Would you transcribe the records below exactly, omitting every picture?

Top of Source information

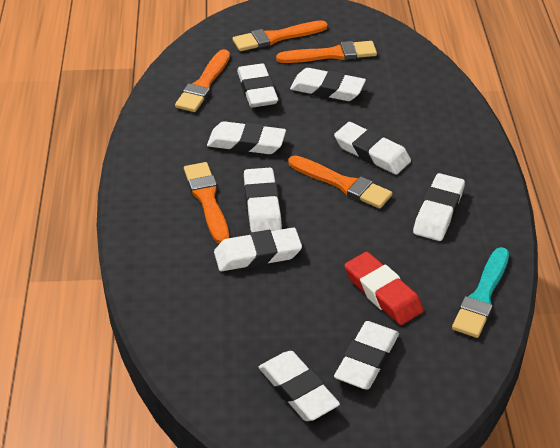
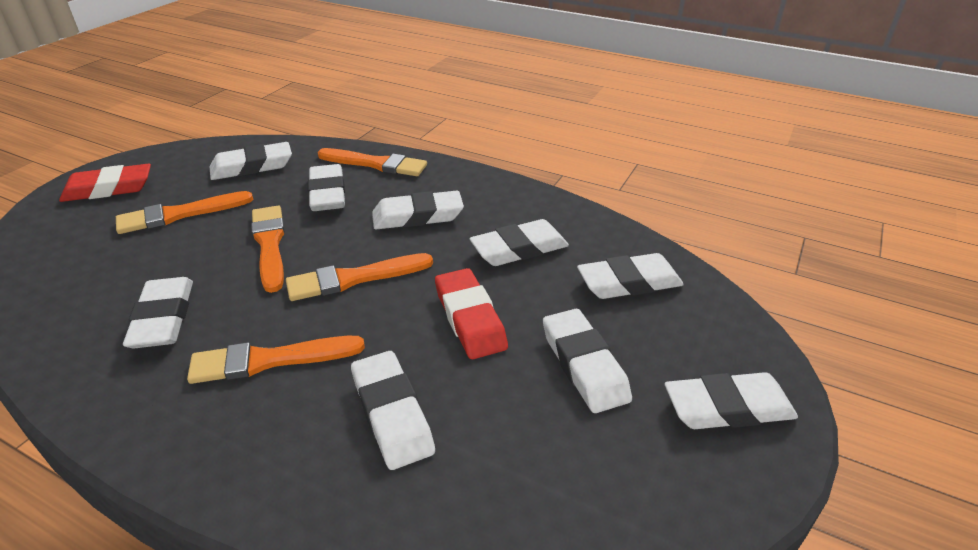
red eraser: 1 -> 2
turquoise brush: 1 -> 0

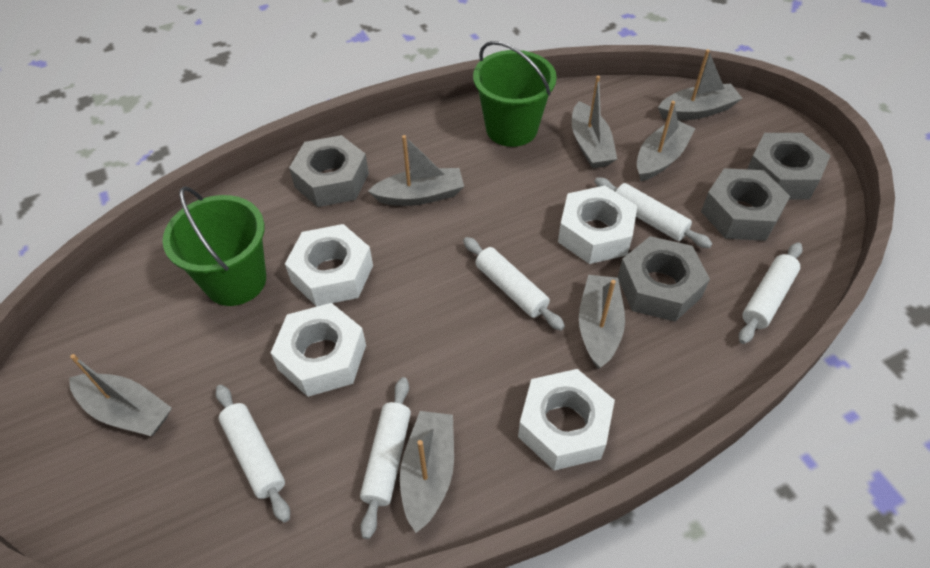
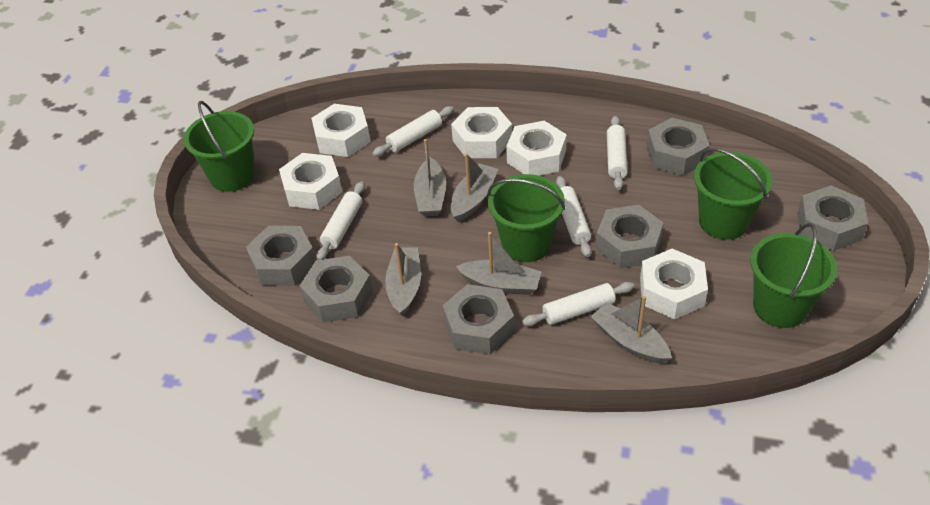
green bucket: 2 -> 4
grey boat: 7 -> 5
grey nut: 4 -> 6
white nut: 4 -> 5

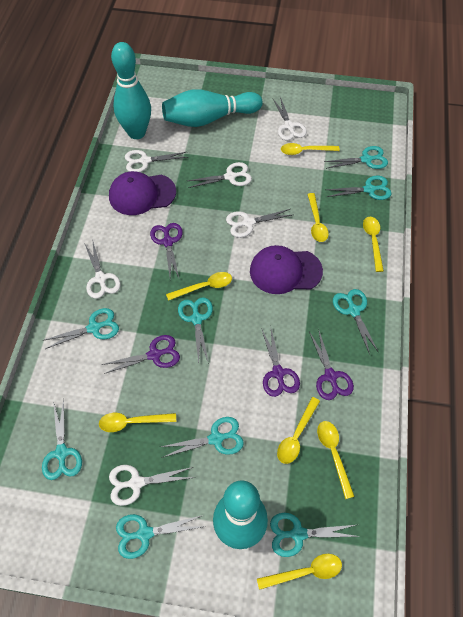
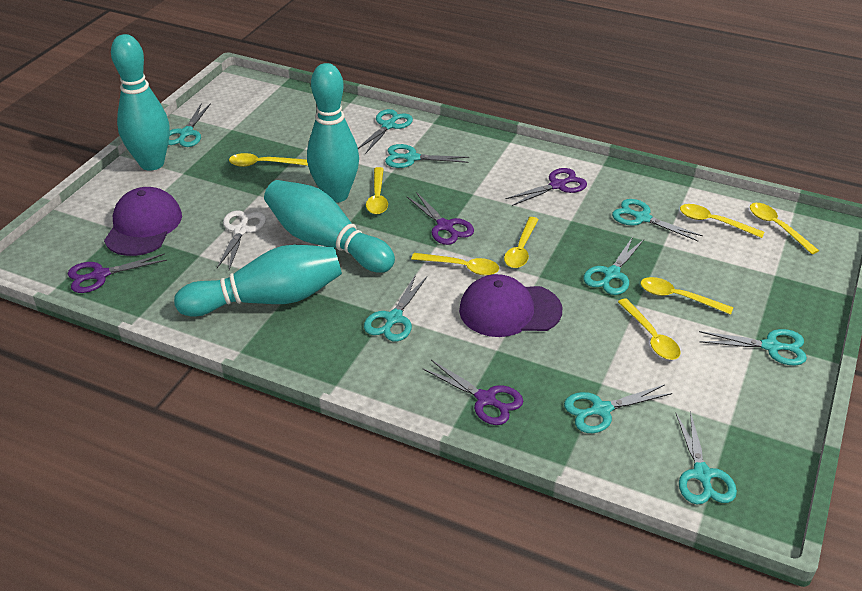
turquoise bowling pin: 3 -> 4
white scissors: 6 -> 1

Bottom of Source information

_Response_
red eraser: 1 -> 2
turquoise brush: 1 -> 0

green bucket: 2 -> 4
grey boat: 7 -> 5
grey nut: 4 -> 6
white nut: 4 -> 5

turquoise bowling pin: 3 -> 4
white scissors: 6 -> 1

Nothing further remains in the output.